**Material for this exercise:**
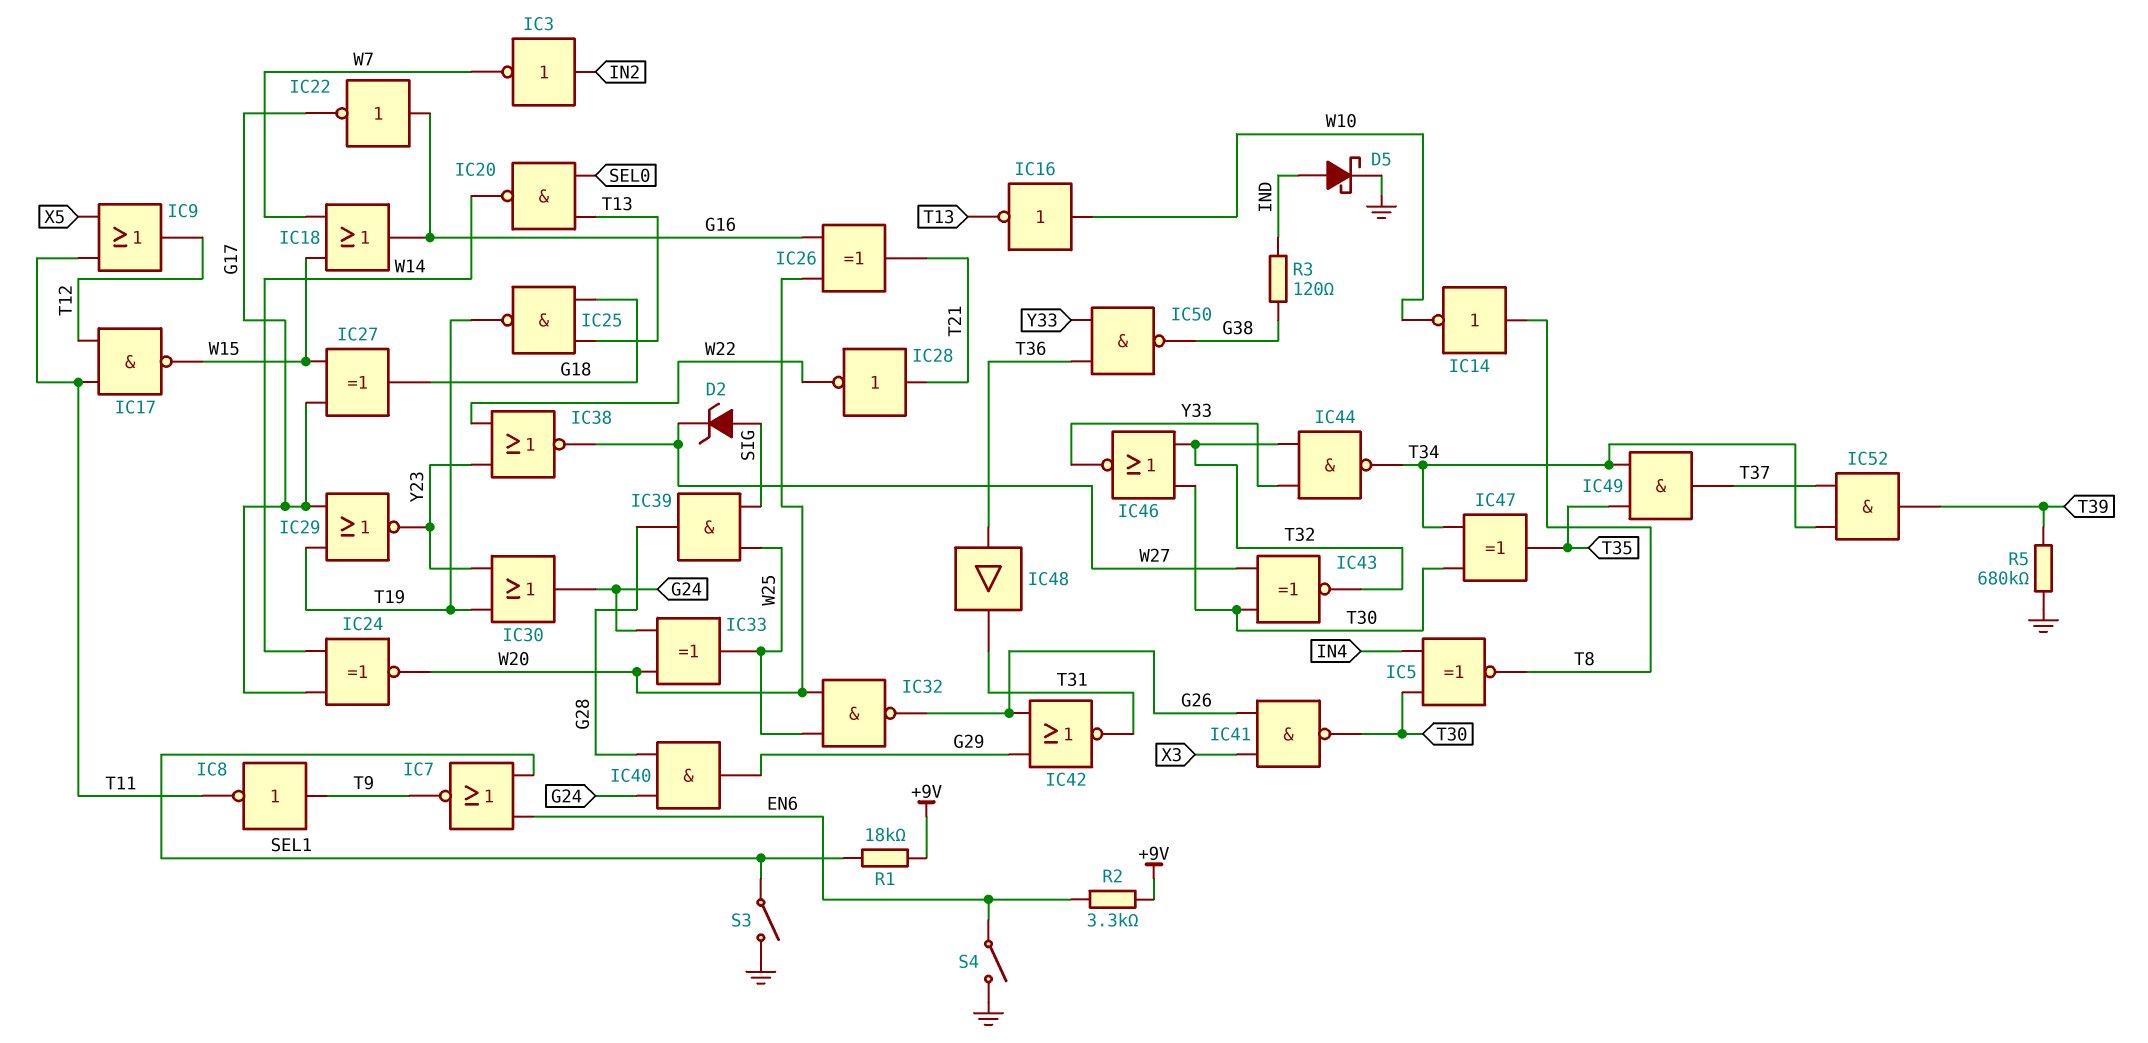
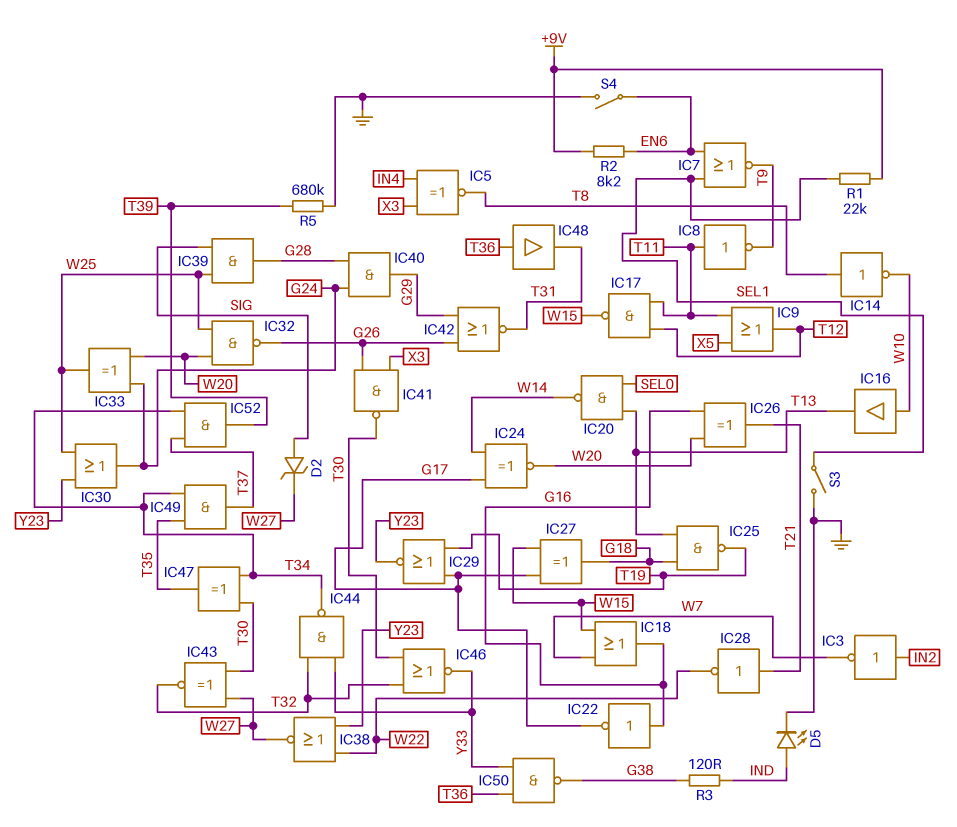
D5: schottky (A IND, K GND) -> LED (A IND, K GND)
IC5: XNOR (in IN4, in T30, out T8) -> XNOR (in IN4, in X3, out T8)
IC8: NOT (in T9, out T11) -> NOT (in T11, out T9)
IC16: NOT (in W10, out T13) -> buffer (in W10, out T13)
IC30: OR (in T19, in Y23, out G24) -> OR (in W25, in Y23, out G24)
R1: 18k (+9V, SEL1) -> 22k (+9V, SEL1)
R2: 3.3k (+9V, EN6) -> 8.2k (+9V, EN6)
---
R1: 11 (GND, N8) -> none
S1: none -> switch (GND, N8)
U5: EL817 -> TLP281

**Your instructions:** Each line of the entries where the string "none" occurs should be shown.

**Exercise response:**
R1: 11 (GND, N8) -> none
S1: none -> switch (GND, N8)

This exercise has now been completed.